<<<<
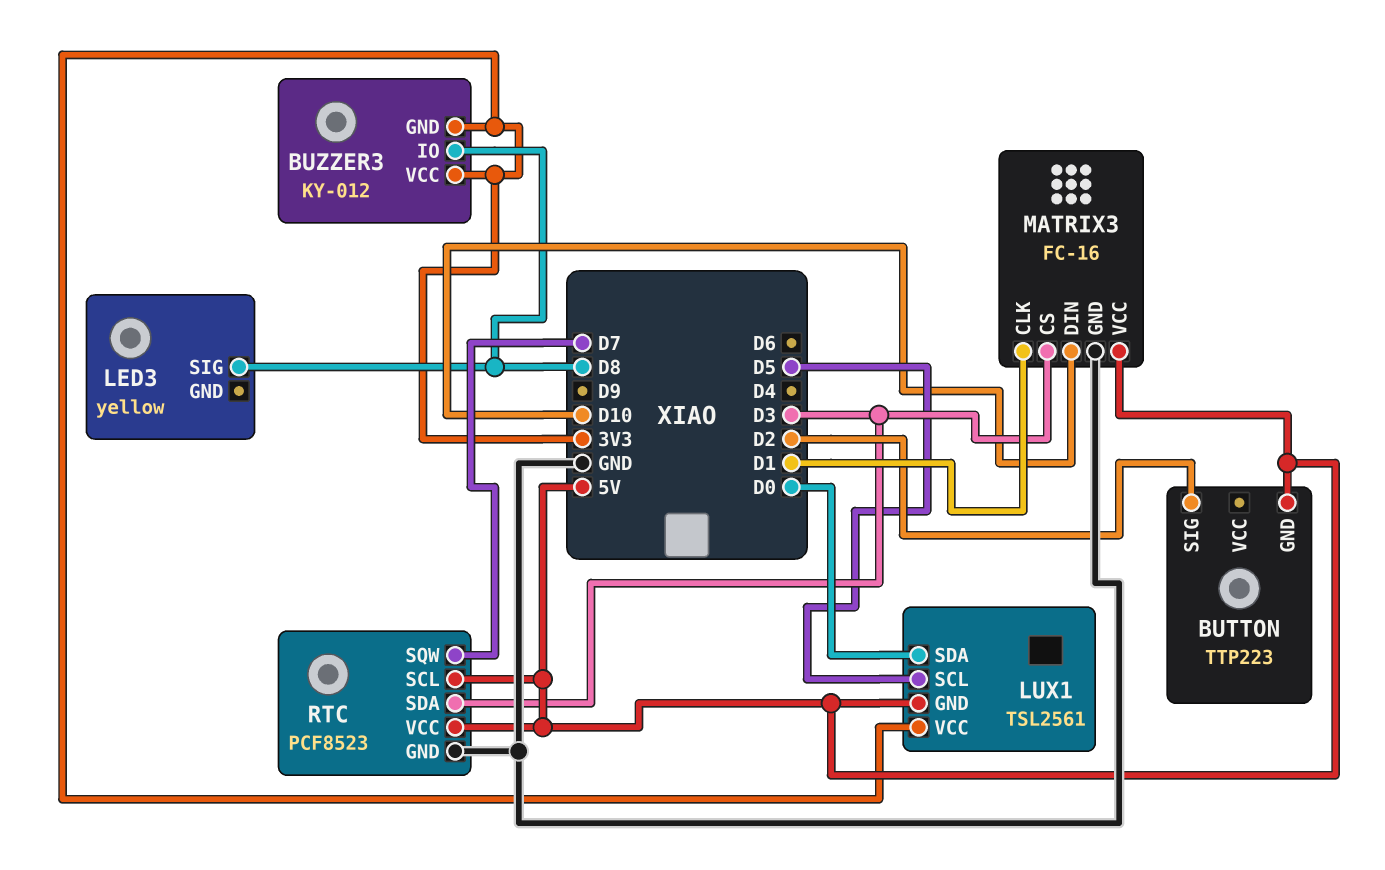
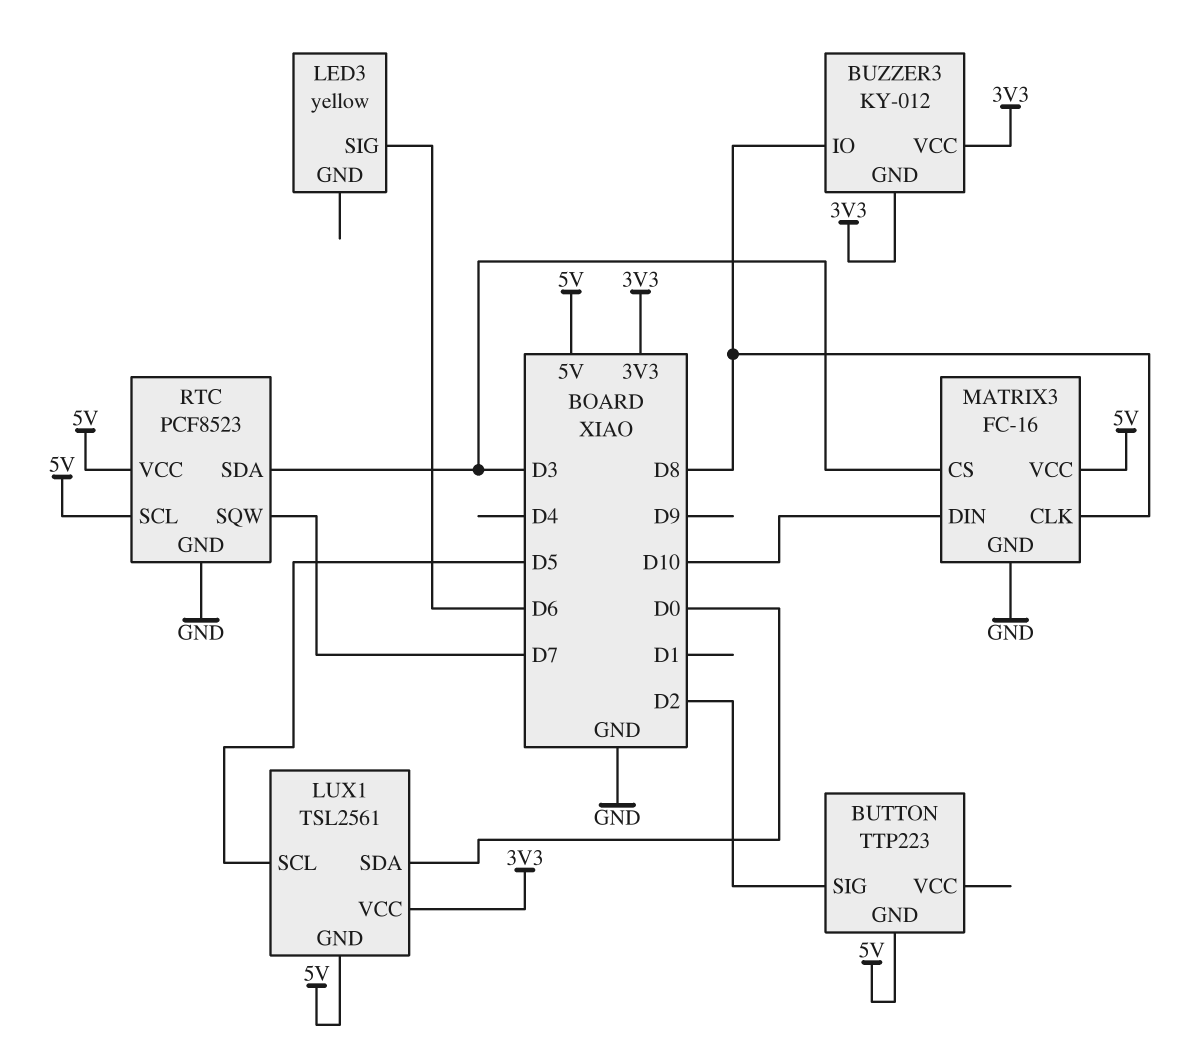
LED3 pin SIG: D8 -> D6
MATRIX3 pin CLK: D1 -> D8

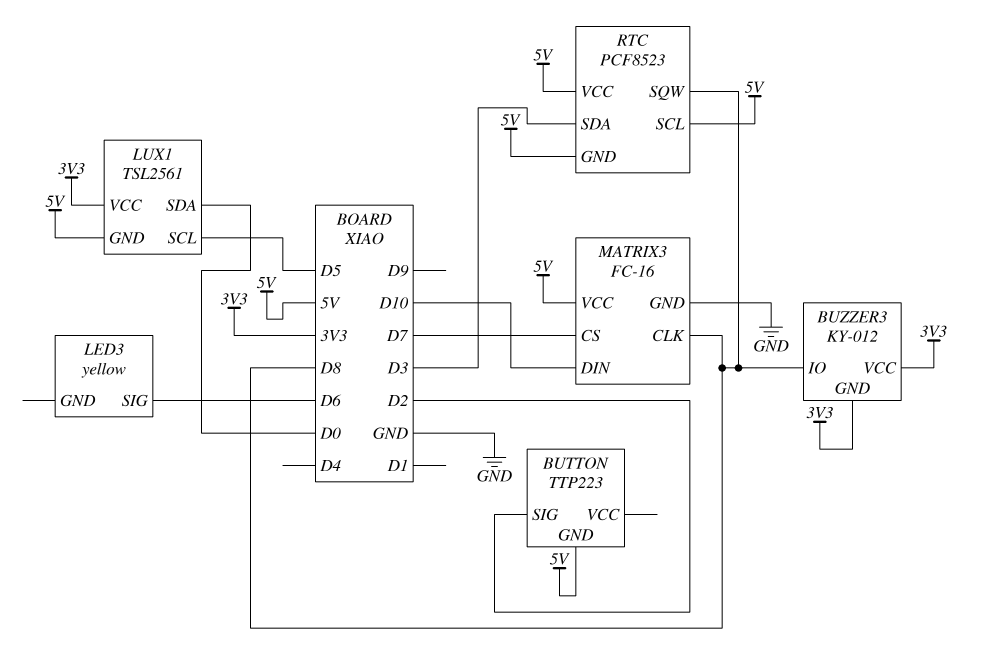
MATRIX3 pin CS: D3 -> D7
RTC pin GND: GND -> 5V
RTC pin SQW: D7 -> D8

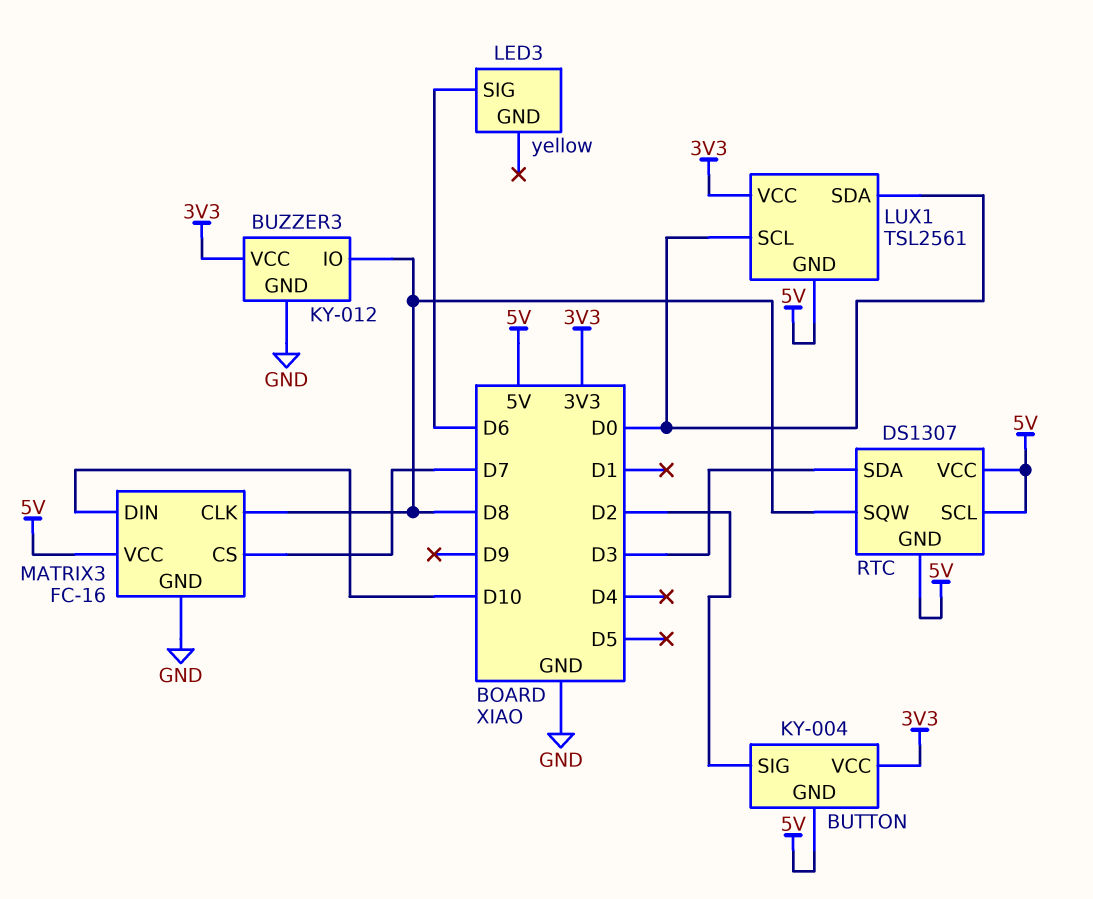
BUTTON: TTP223 -> KY-004
BUTTON pin VCC: none -> 3V3
BUZZER3 pin GND: 3V3 -> GND
LUX1 pin SCL: D5 -> D0
RTC: PCF8523 -> DS1307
>>>>
_What to do_. With the string "BUTTON" as the key, filter the data above and show the lines that match.

_Reply_.
BUTTON: TTP223 -> KY-004
BUTTON pin VCC: none -> 3V3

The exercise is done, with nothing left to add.